##### Material for this exercise

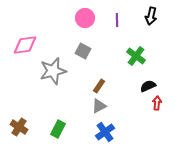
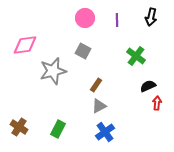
black arrow: moved 1 px down
brown rectangle: moved 3 px left, 1 px up
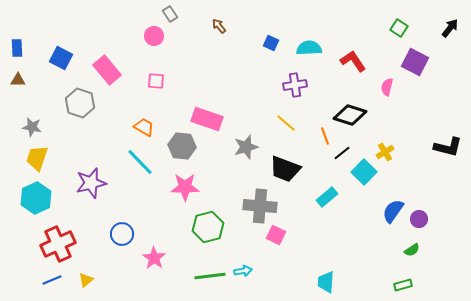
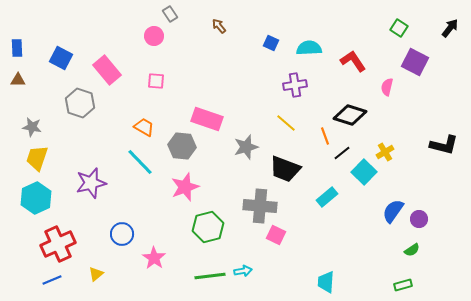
black L-shape at (448, 147): moved 4 px left, 2 px up
pink star at (185, 187): rotated 20 degrees counterclockwise
yellow triangle at (86, 280): moved 10 px right, 6 px up
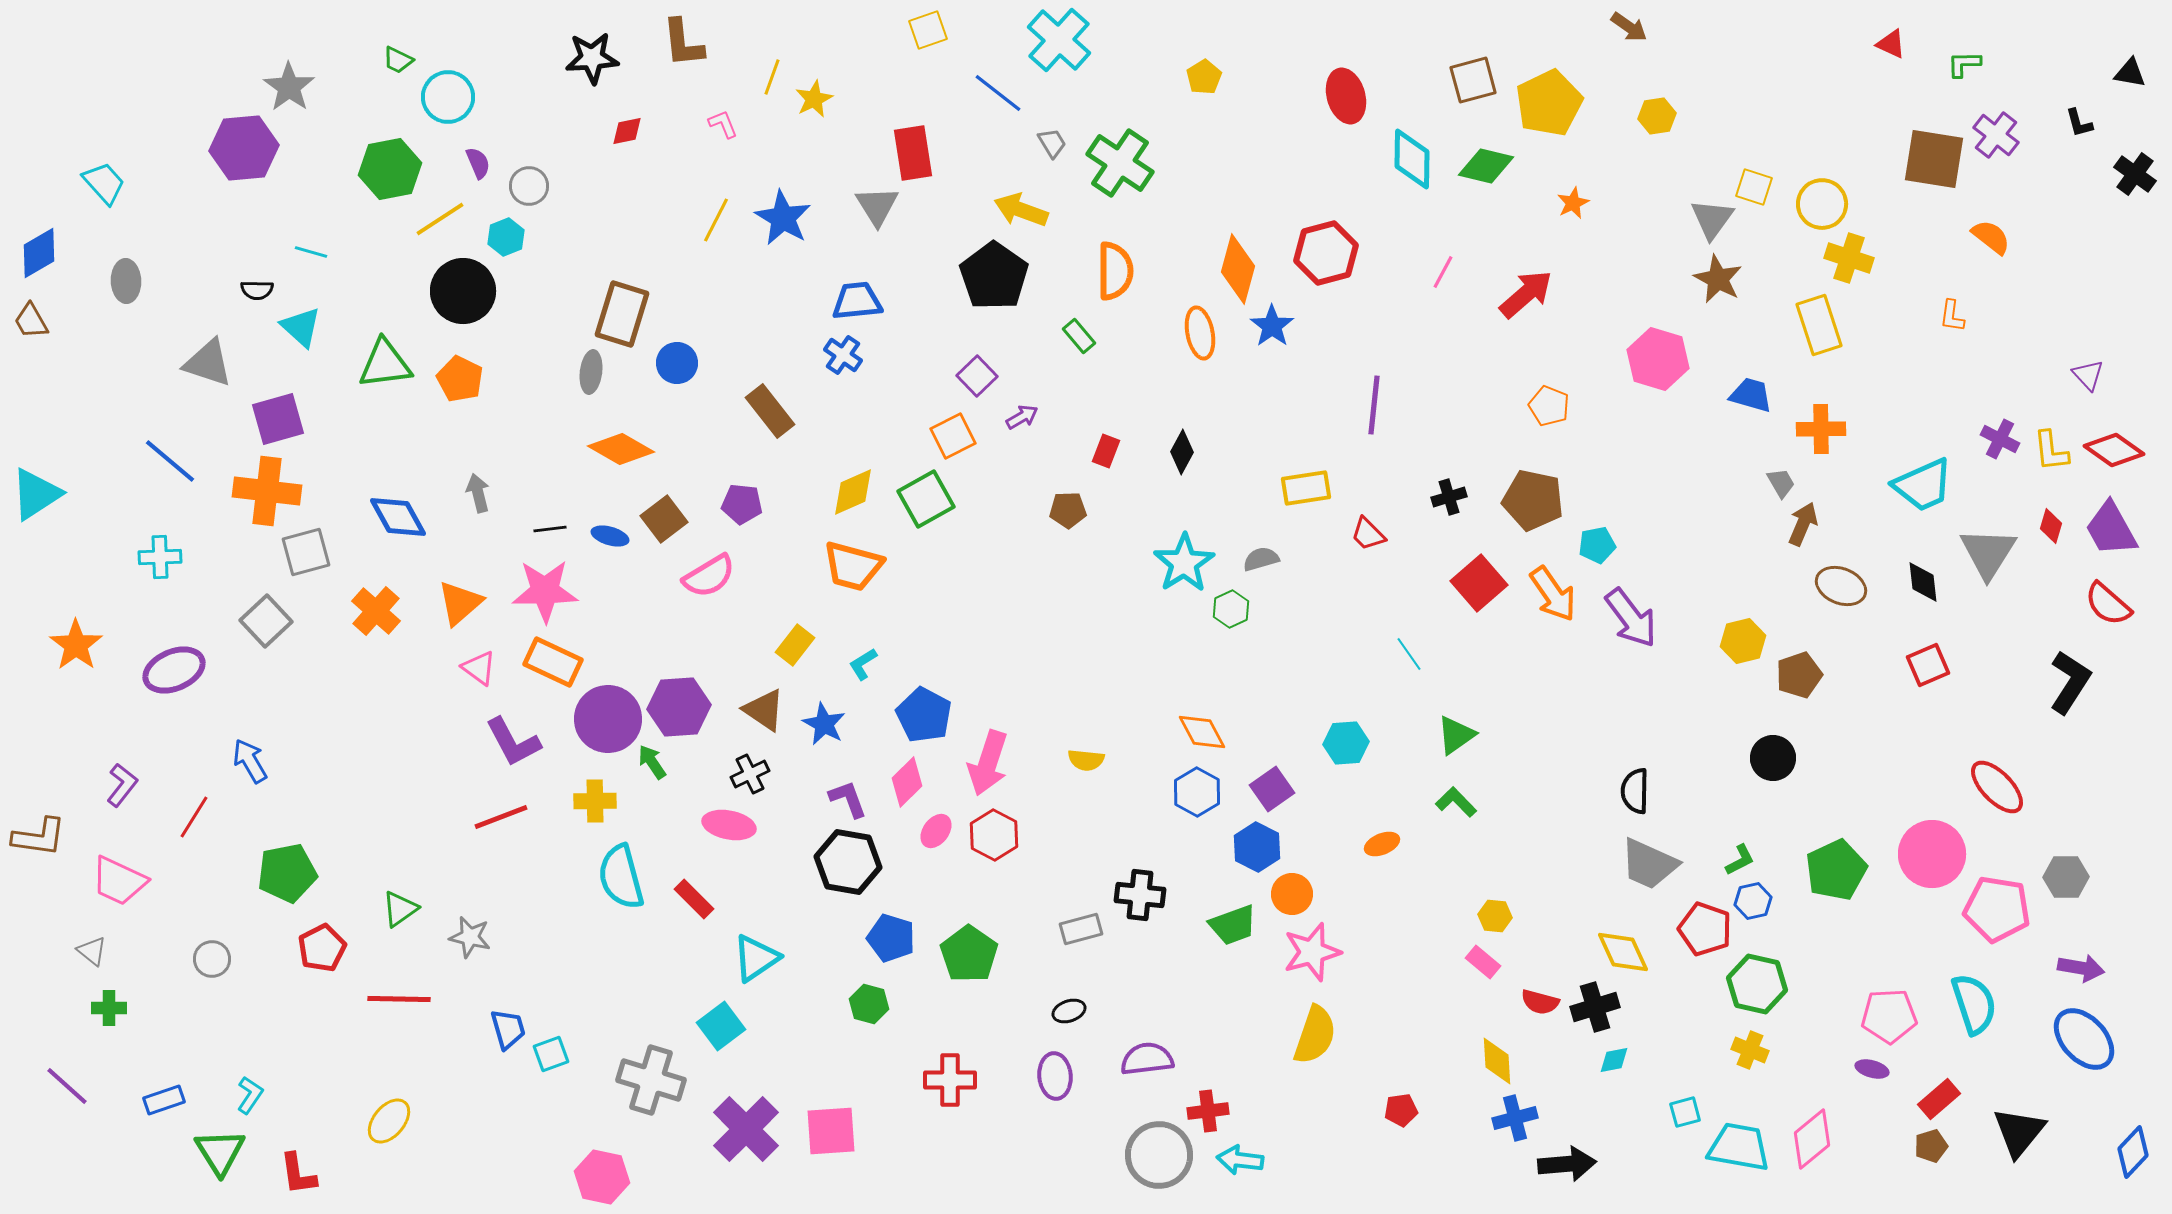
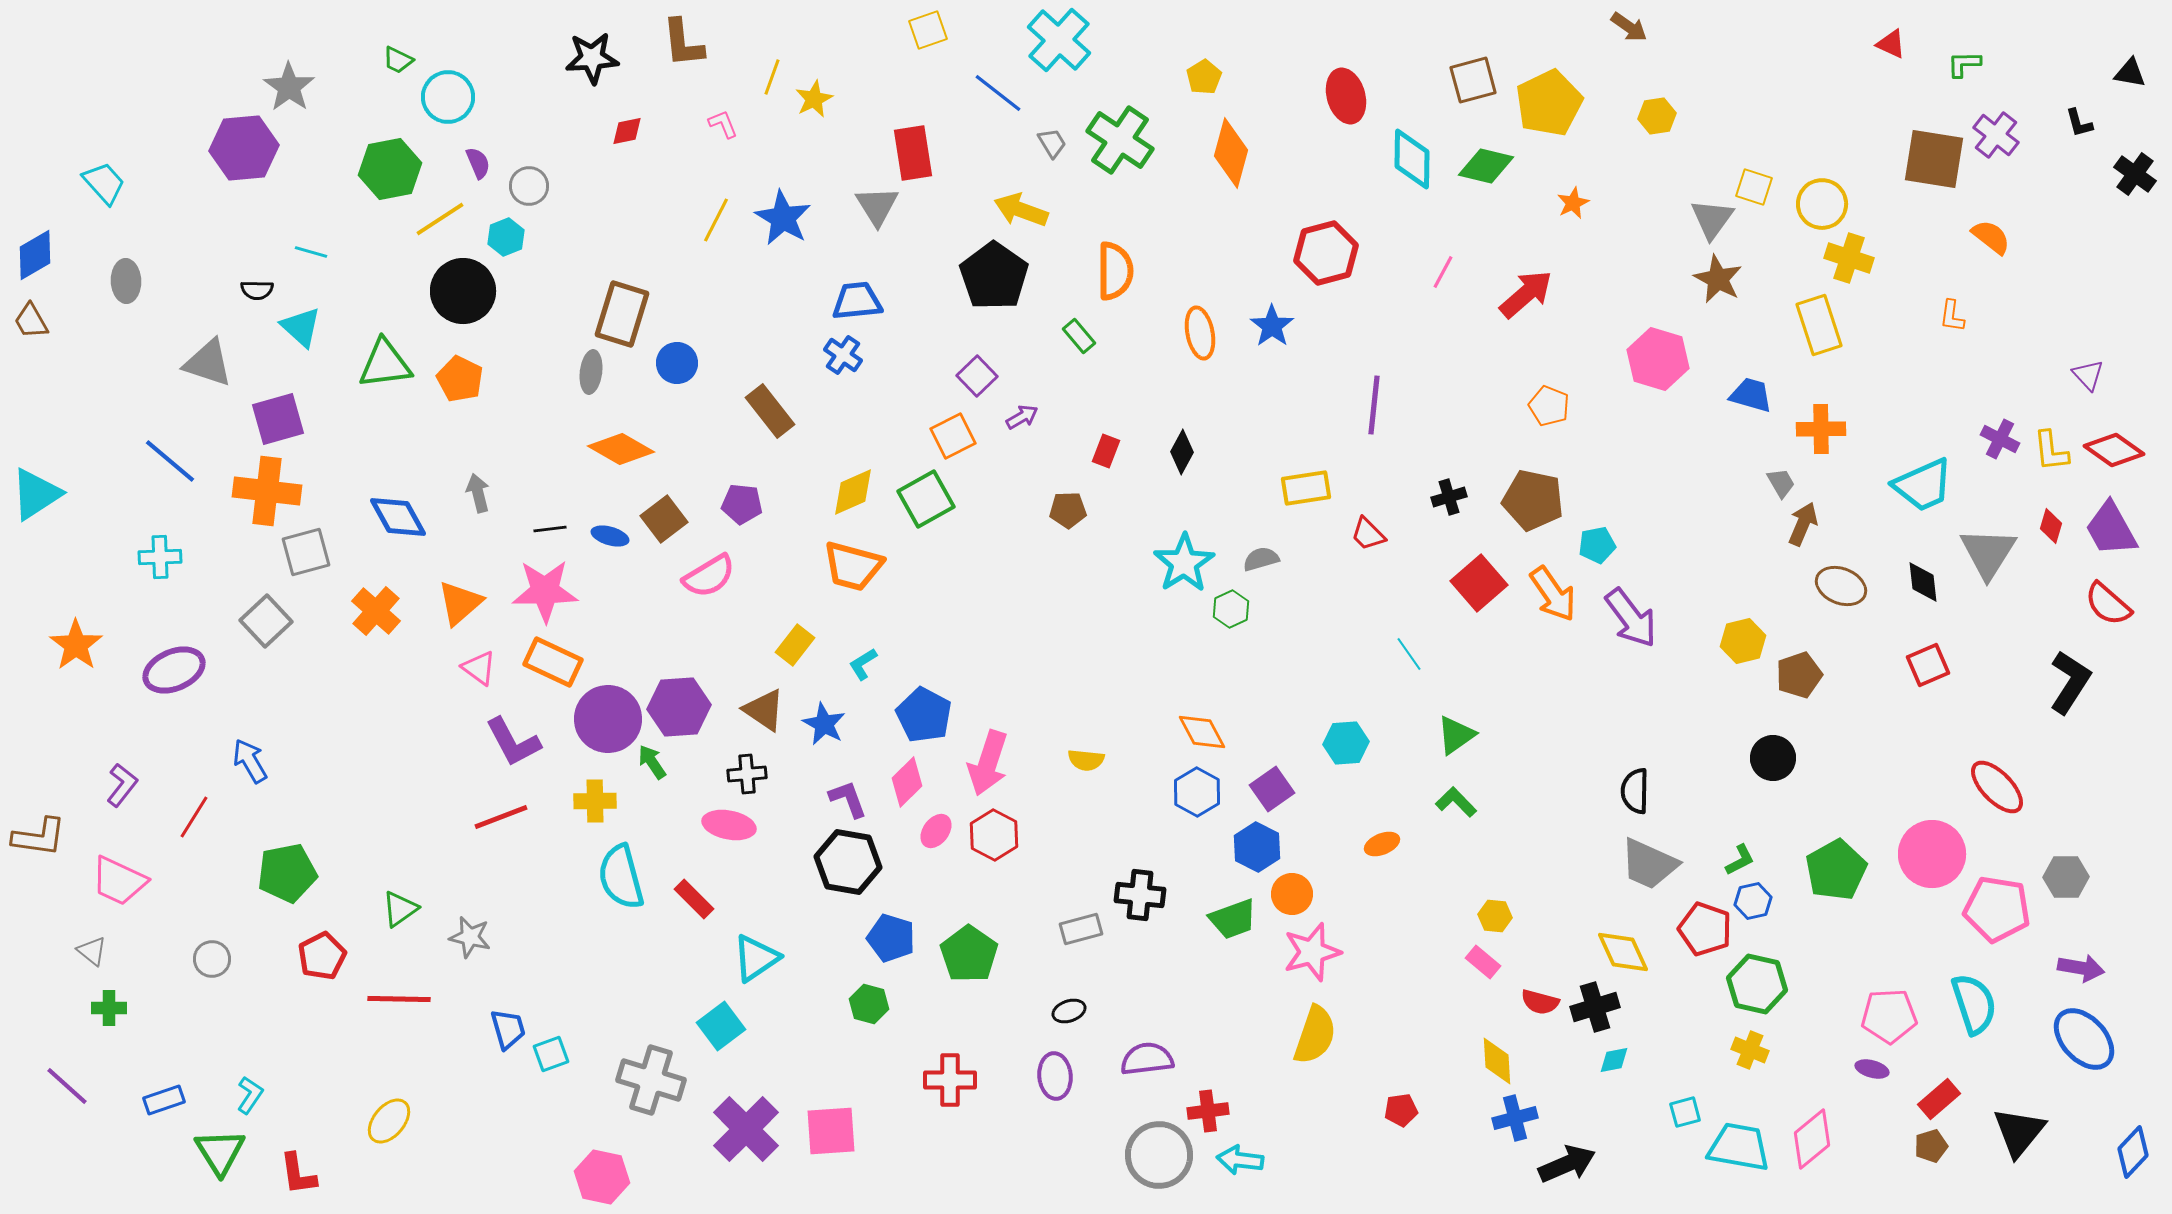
green cross at (1120, 163): moved 23 px up
blue diamond at (39, 253): moved 4 px left, 2 px down
orange diamond at (1238, 269): moved 7 px left, 116 px up
black cross at (750, 774): moved 3 px left; rotated 21 degrees clockwise
green pentagon at (1836, 870): rotated 4 degrees counterclockwise
green trapezoid at (1233, 925): moved 6 px up
red pentagon at (322, 948): moved 8 px down
black arrow at (1567, 1164): rotated 18 degrees counterclockwise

##########

What you will do
Please transcribe all of the records above exactly, leaving out any pictures.

Your solution
black arrow: moved 1 px down
brown rectangle: moved 3 px left, 1 px up
black L-shape at (448, 147): moved 4 px left, 2 px up
pink star at (185, 187): rotated 20 degrees counterclockwise
yellow triangle at (86, 280): moved 10 px right, 6 px up
green cross at (1120, 163): moved 23 px up
blue diamond at (39, 253): moved 4 px left, 2 px down
orange diamond at (1238, 269): moved 7 px left, 116 px up
black cross at (750, 774): moved 3 px left; rotated 21 degrees clockwise
green pentagon at (1836, 870): rotated 4 degrees counterclockwise
green trapezoid at (1233, 925): moved 6 px up
red pentagon at (322, 948): moved 8 px down
black arrow at (1567, 1164): rotated 18 degrees counterclockwise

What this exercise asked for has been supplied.